▸ TASK TO CARRY OUT: Without the pictures, can you quote each line below exactly?

▸ SOURCE DATA:
***

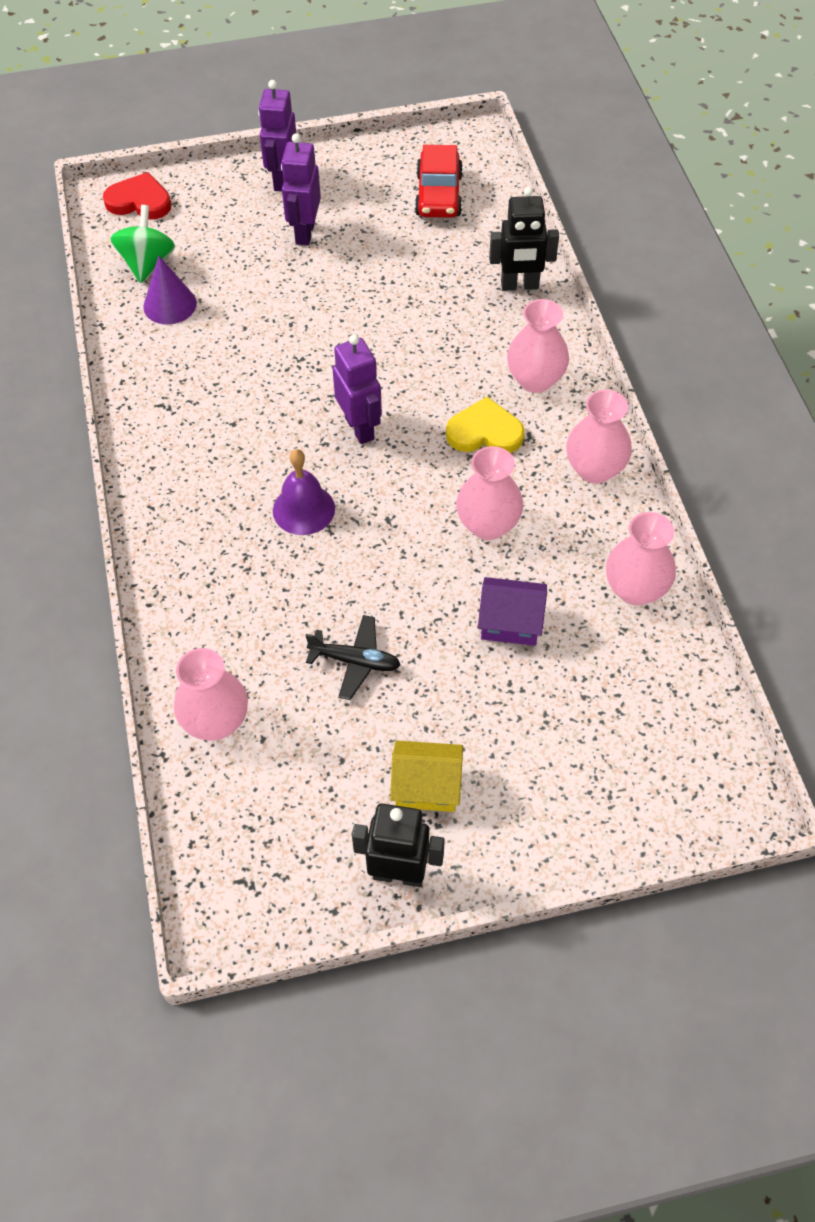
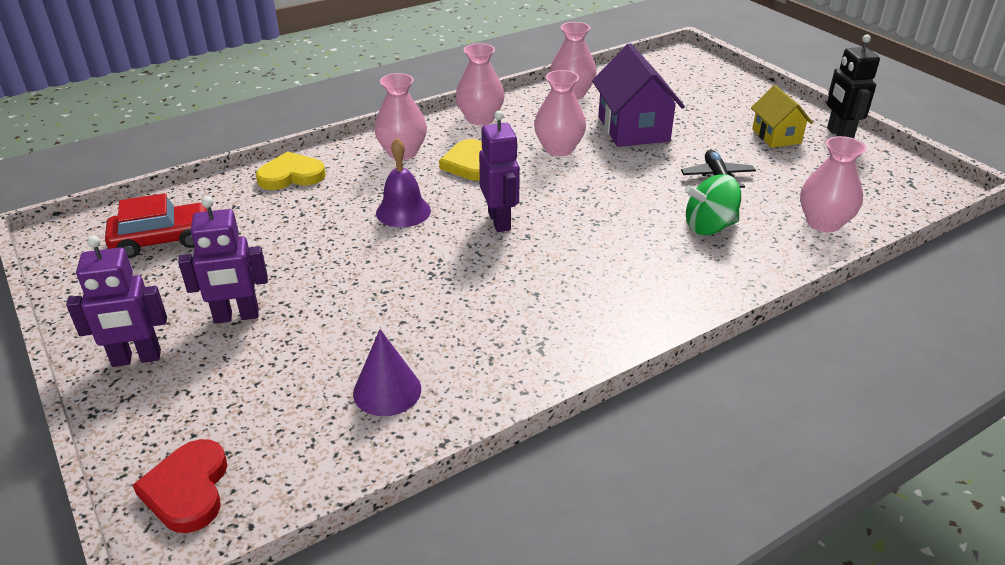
camera: 110 degrees left, 20 degrees down
(147, 263) = (318, 436): green spinning top -> green spinning top (709, 227)
(303, 509) = (605, 229): purple bell -> purple bell (403, 211)
(360, 428) = (499, 221): purple robot -> purple robot turned 120 degrees clockwise
(510, 623) = (633, 129): purple house -> purple house, size x1.66
(519, 285) = (291, 175): black robot -> yellow heart

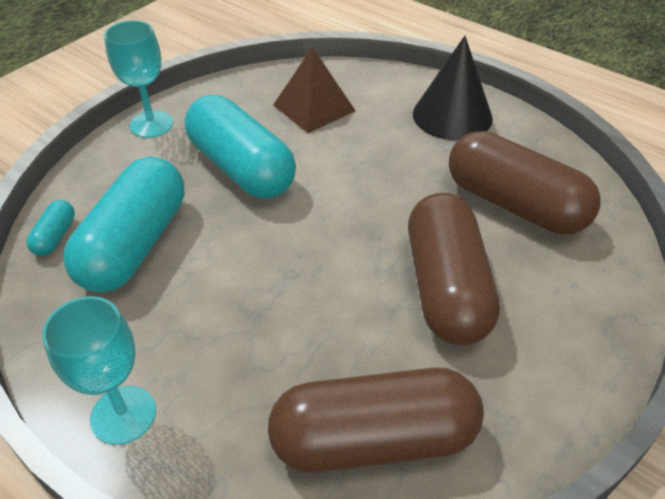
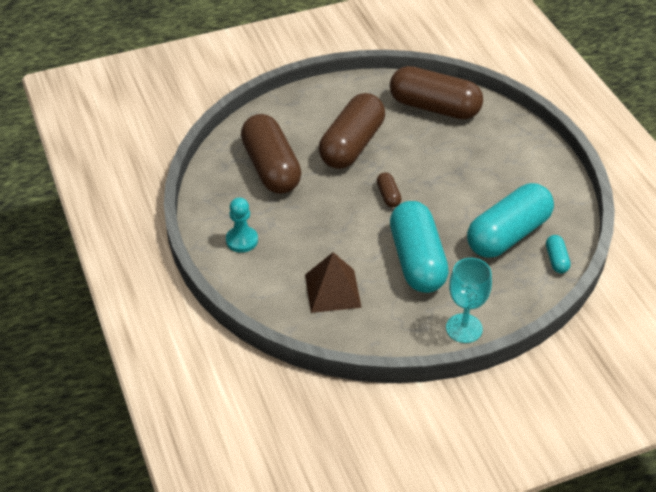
camera: 150 degrees left, 0 degrees up
(55, 236) = (556, 260): turquoise capsule -> turquoise capsule turned 45 degrees counterclockwise
(123, 415) = (539, 155): turquoise goblet -> none
(332, 231) = (388, 196): none -> brown capsule
(452, 115) = (242, 240): black cone -> turquoise pawn

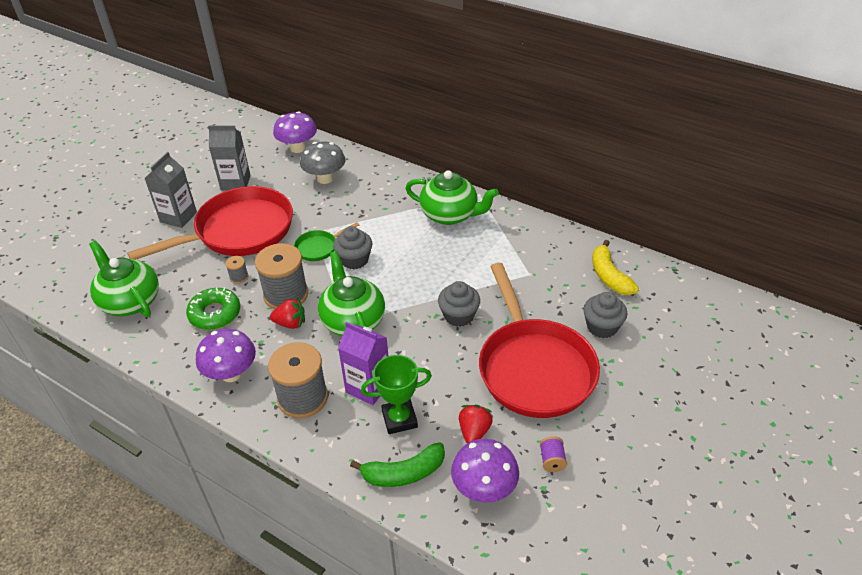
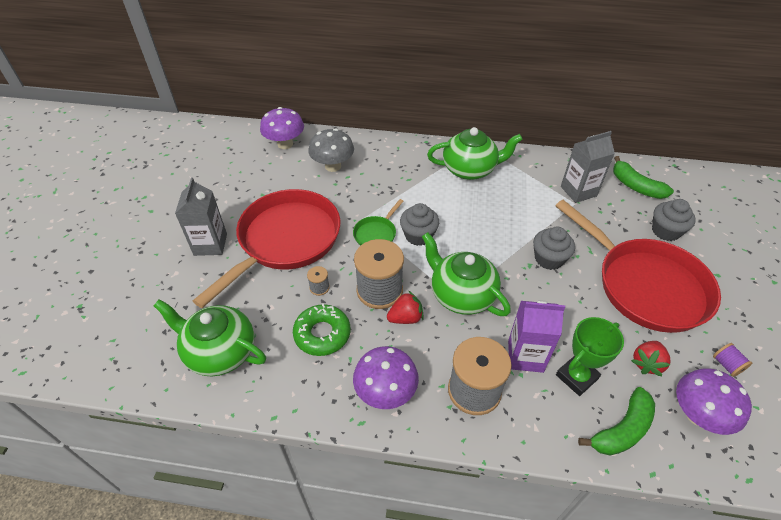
camera: 25 degrees left, 5 degrees up
(235, 183) = (246, 193): grey carton -> grey carton (578, 191)
(474, 431) = (646, 363): red strawberry -> red strawberry turned 135 degrees counterclockwise
(609, 276) = (635, 186): yellow banana -> green banana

***

▸ ANSWER FOR THE TASK:
camera: 110 degrees left, 20 degrees down
(147, 263) = (318, 436): green spinning top -> green spinning top (709, 227)
(303, 509) = (605, 229): purple bell -> purple bell (403, 211)
(360, 428) = (499, 221): purple robot -> purple robot turned 120 degrees clockwise
(510, 623) = (633, 129): purple house -> purple house, size x1.66
(519, 285) = (291, 175): black robot -> yellow heart

camera: 150 degrees left, 0 degrees up
(55, 236) = (556, 260): turquoise capsule -> turquoise capsule turned 45 degrees counterclockwise
(123, 415) = (539, 155): turquoise goblet -> none
(332, 231) = (388, 196): none -> brown capsule
(452, 115) = (242, 240): black cone -> turquoise pawn

camera: 25 degrees left, 5 degrees up
(235, 183) = (246, 193): grey carton -> grey carton (578, 191)
(474, 431) = (646, 363): red strawberry -> red strawberry turned 135 degrees counterclockwise
(609, 276) = (635, 186): yellow banana -> green banana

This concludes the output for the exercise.